Version difference data
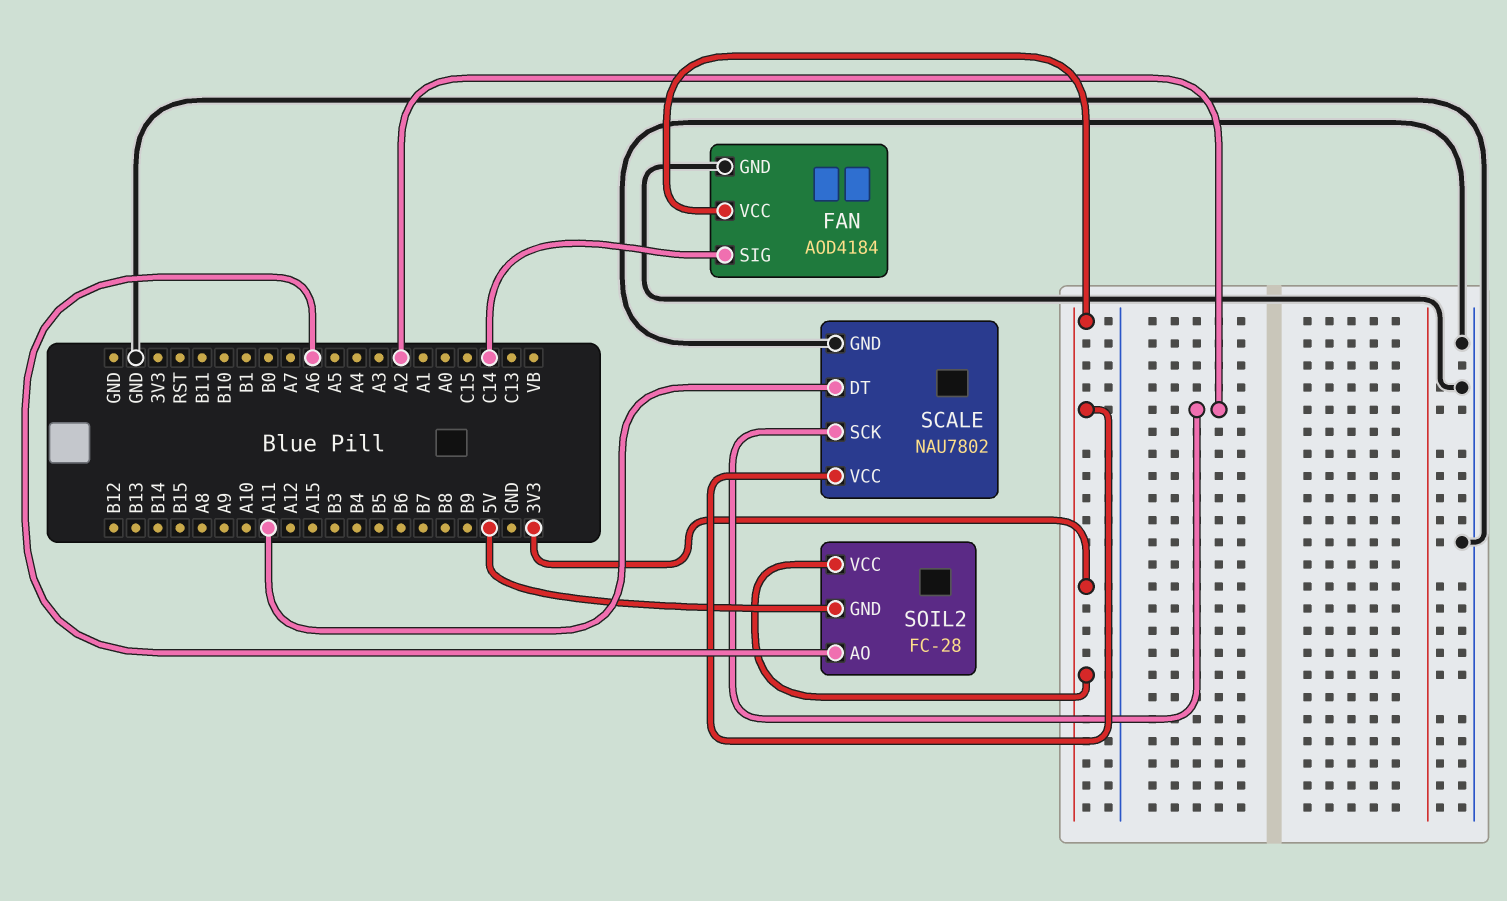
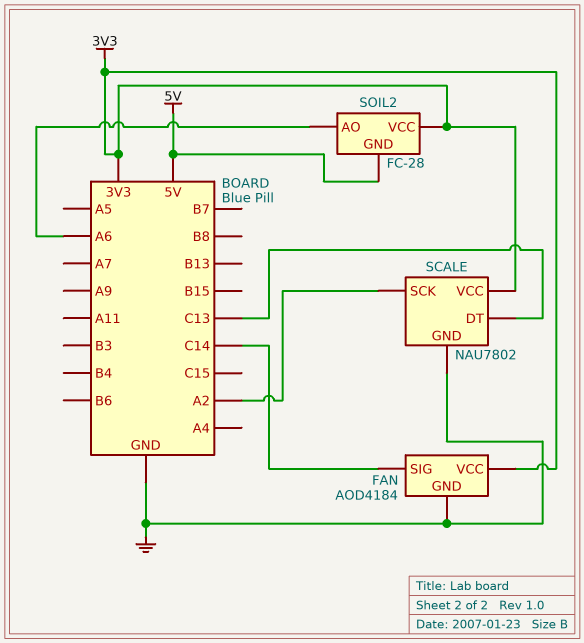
SCALE pin DT: A11 -> C13

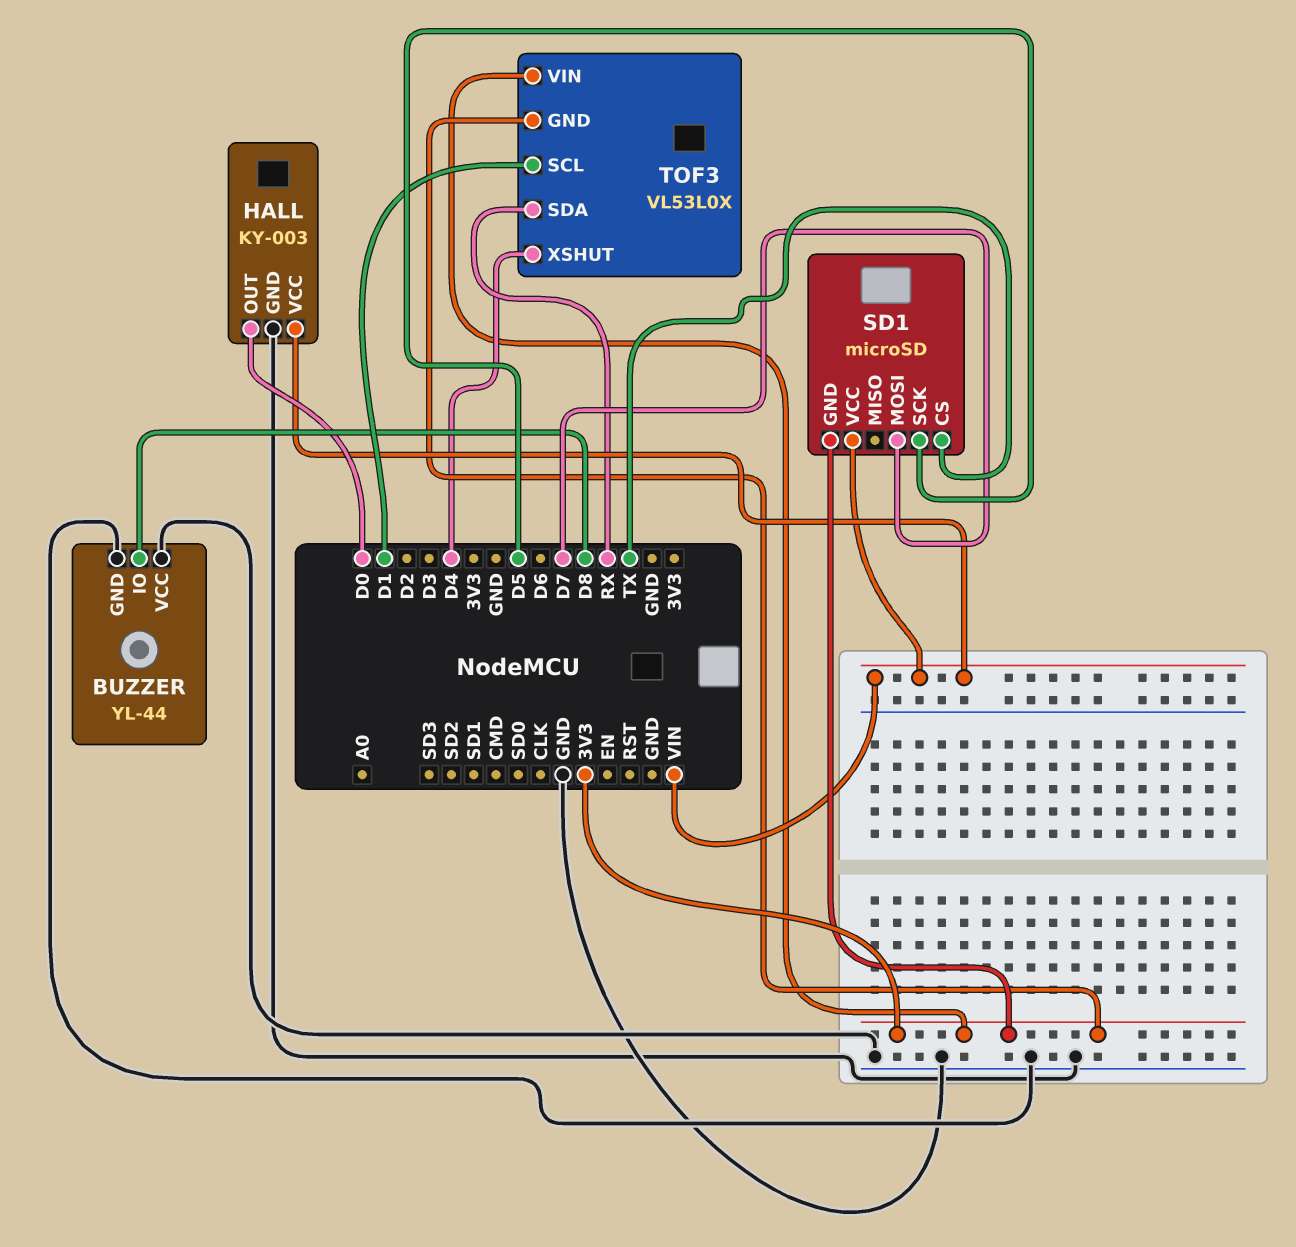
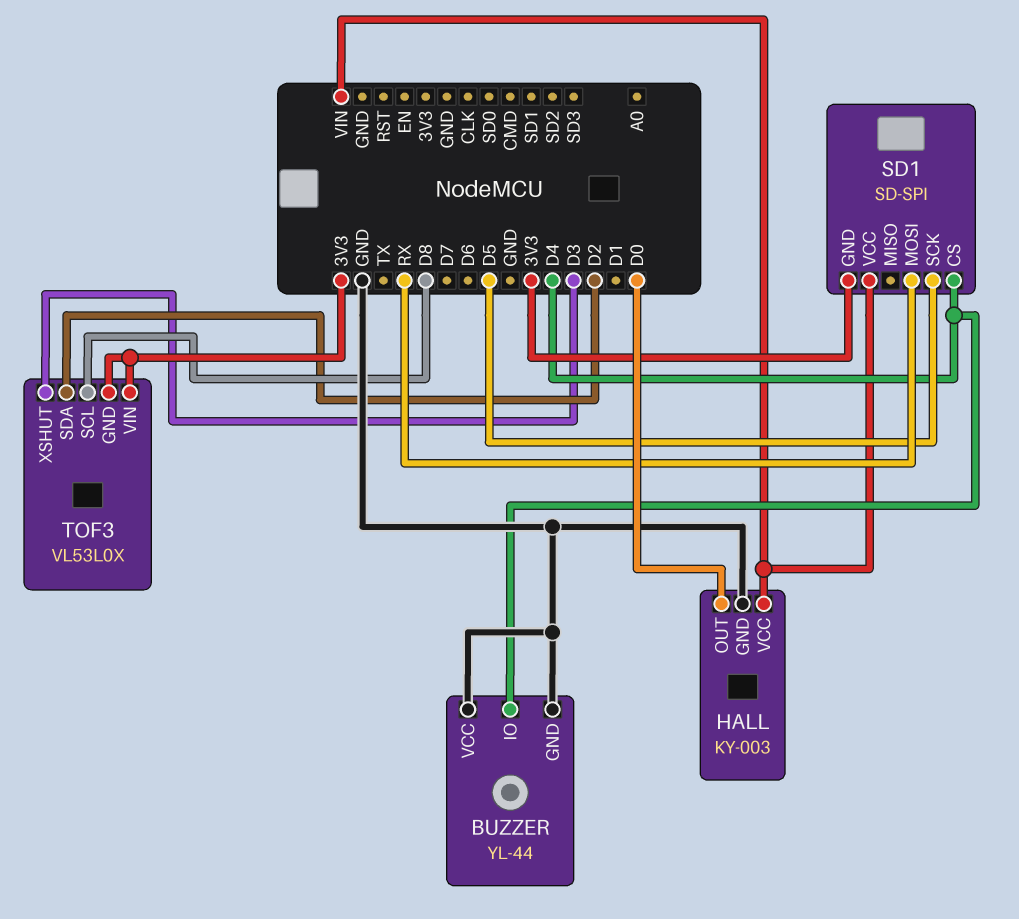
BUZZER pin IO: D8 -> D4
SD1: microSD -> SD-SPI
SD1 pin CS: TX -> D4
SD1 pin MOSI: D7 -> RX
TOF3 pin SCL: D1 -> D8
TOF3 pin SDA: RX -> D2
TOF3 pin XSHUT: D4 -> D3

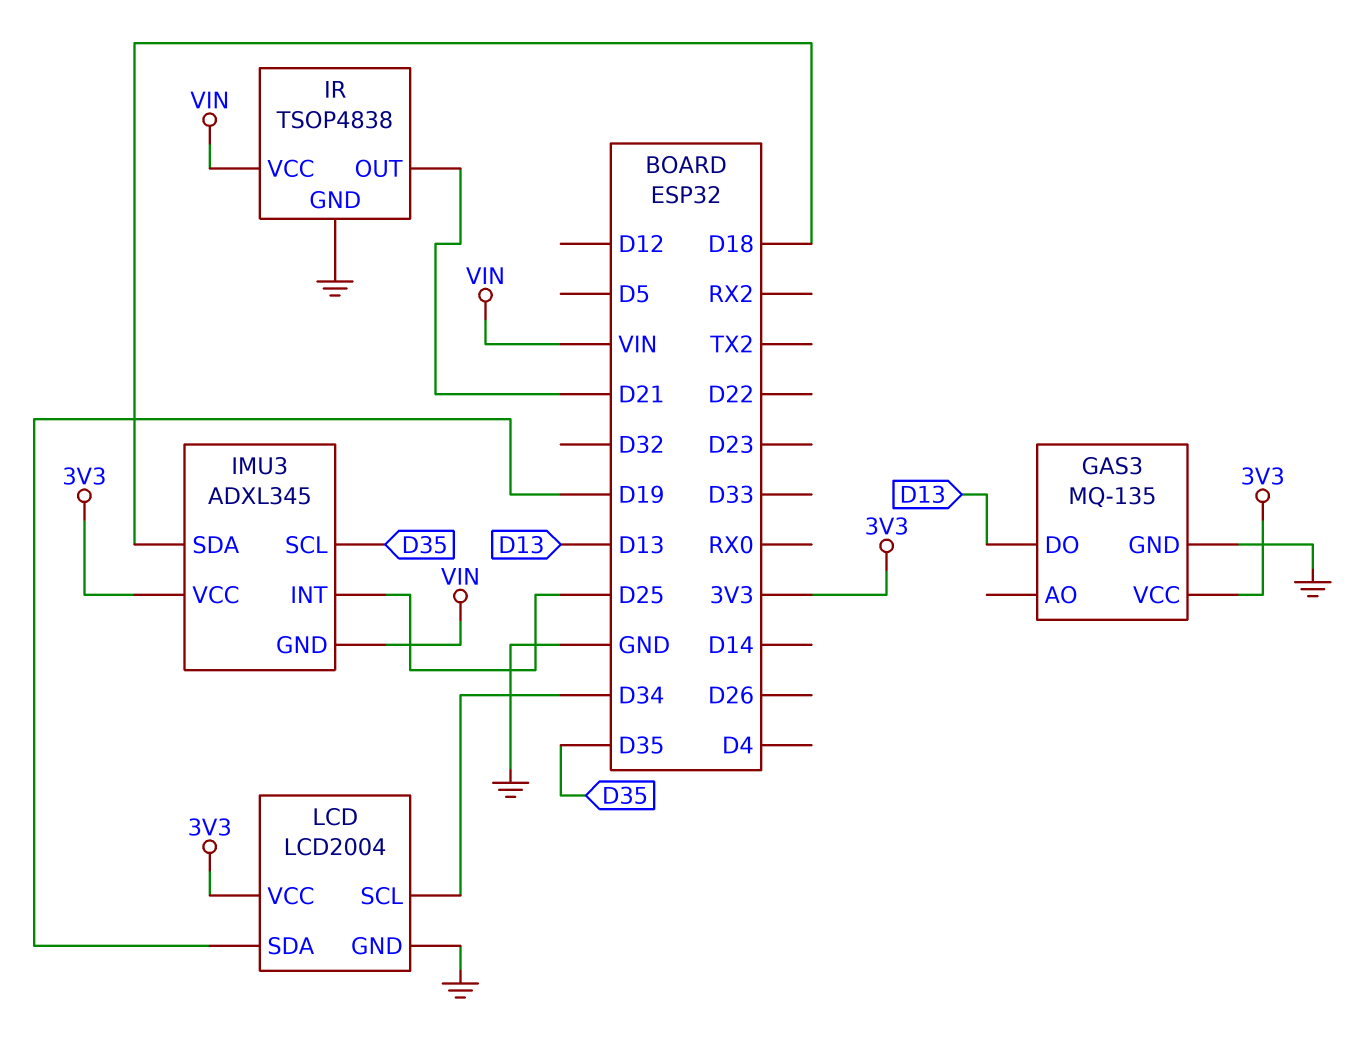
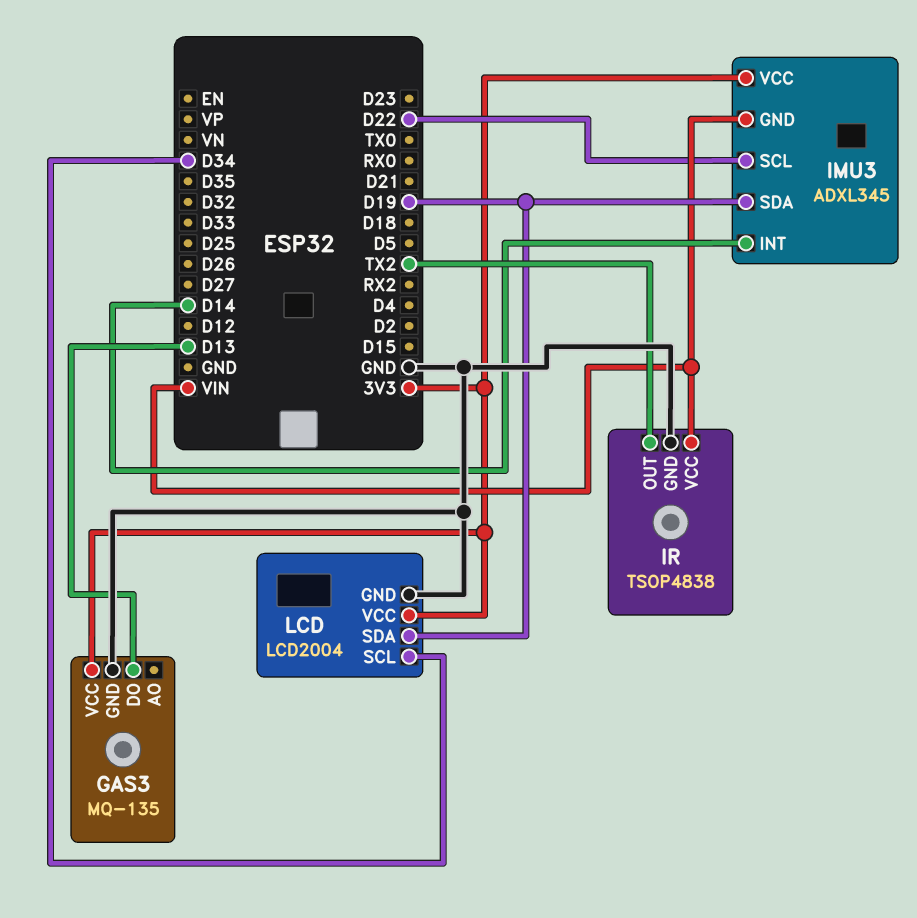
IMU3 pin INT: D25 -> D14
IMU3 pin SCL: D35 -> D22
IMU3 pin SDA: D18 -> D19
IR pin OUT: D21 -> TX2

* Task to complete:
Drop the images; copy every entry above exactly.

* The completed task:
SCALE pin DT: A11 -> C13

BUZZER pin IO: D8 -> D4
SD1: microSD -> SD-SPI
SD1 pin CS: TX -> D4
SD1 pin MOSI: D7 -> RX
TOF3 pin SCL: D1 -> D8
TOF3 pin SDA: RX -> D2
TOF3 pin XSHUT: D4 -> D3

IMU3 pin INT: D25 -> D14
IMU3 pin SCL: D35 -> D22
IMU3 pin SDA: D18 -> D19
IR pin OUT: D21 -> TX2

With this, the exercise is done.